Work to complete » Your answer should be each line of the entries that contains the word "degrees", copied in full.

Material for this task »
--*--

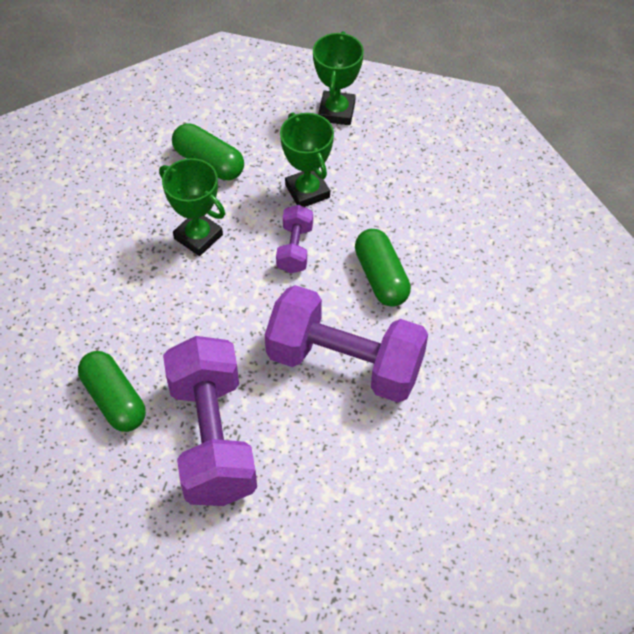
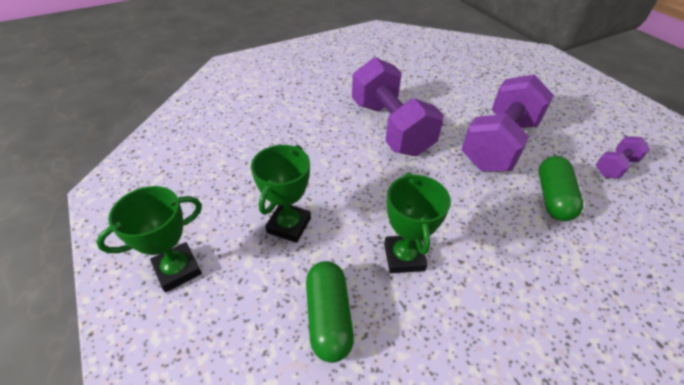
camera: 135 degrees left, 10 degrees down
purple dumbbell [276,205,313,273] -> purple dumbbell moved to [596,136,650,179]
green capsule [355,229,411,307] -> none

--*--

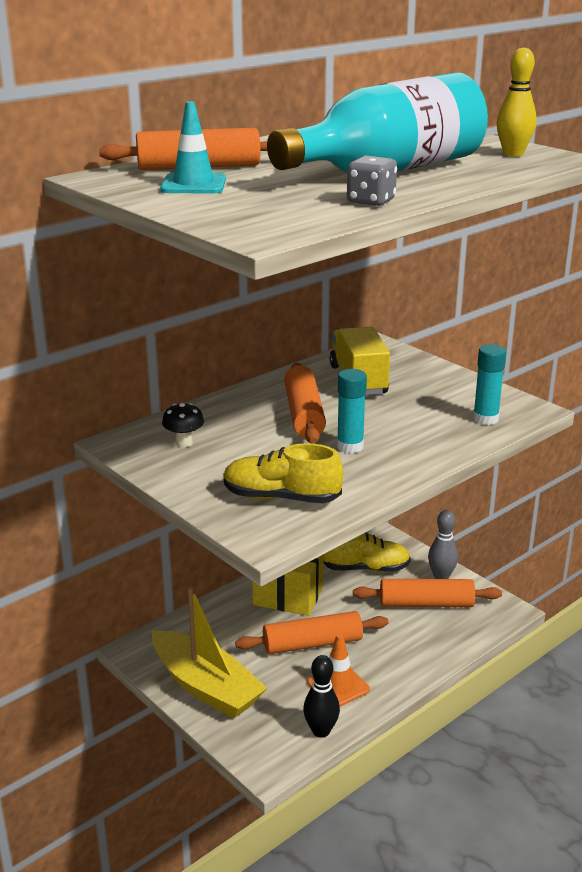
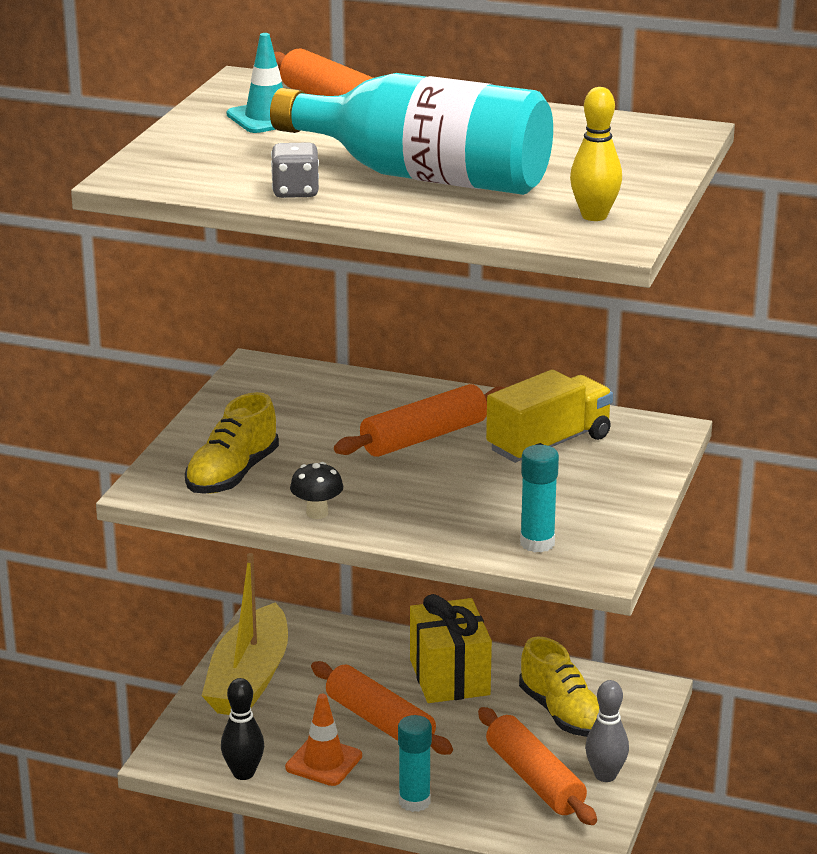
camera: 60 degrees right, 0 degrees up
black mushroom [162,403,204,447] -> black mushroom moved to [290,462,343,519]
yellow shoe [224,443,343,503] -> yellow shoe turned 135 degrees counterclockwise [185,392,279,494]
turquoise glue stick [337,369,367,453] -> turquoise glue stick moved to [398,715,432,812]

--*--

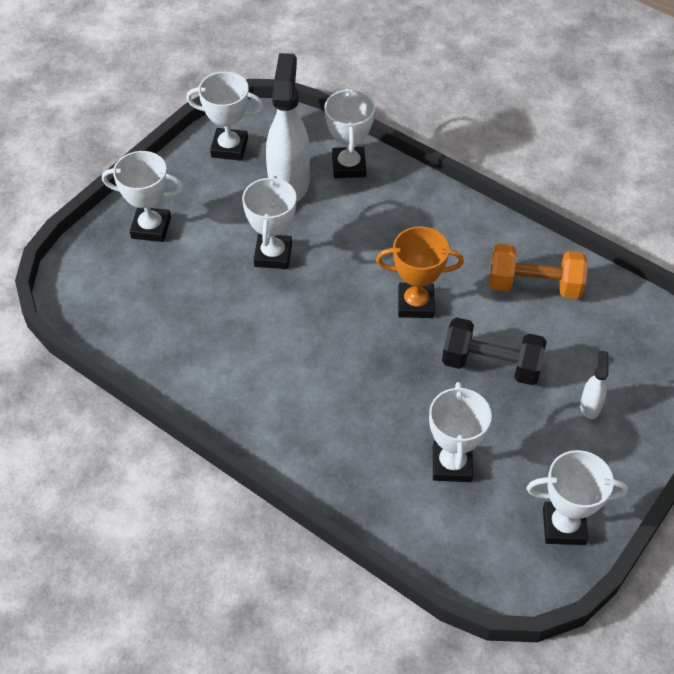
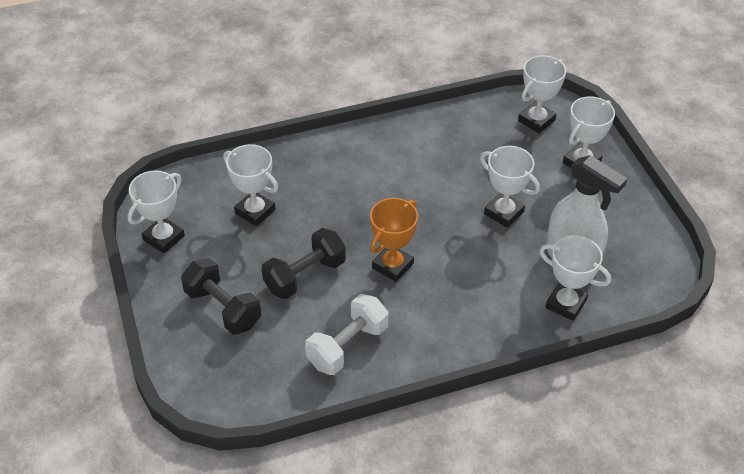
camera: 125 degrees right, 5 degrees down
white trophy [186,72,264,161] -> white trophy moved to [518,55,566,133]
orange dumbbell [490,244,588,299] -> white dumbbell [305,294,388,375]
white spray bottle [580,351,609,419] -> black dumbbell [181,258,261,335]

--*--

Solution to the exercise »
camera: 135 degrees left, 10 degrees down
camera: 60 degrees right, 0 degrees up
yellow shoe [224,443,343,503] -> yellow shoe turned 135 degrees counterclockwise [185,392,279,494]
camera: 125 degrees right, 5 degrees down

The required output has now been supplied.